(Material supplied Opens)
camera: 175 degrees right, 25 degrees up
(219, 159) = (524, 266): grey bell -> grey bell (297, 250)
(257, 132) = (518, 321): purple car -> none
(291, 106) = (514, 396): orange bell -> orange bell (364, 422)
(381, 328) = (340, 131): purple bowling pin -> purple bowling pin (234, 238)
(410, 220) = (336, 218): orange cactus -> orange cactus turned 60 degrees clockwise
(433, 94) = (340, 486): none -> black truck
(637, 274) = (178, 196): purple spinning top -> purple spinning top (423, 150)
(Material supplied Closes)
After reading the records above, give the number of lines that include "degrees", and add nothing else.

2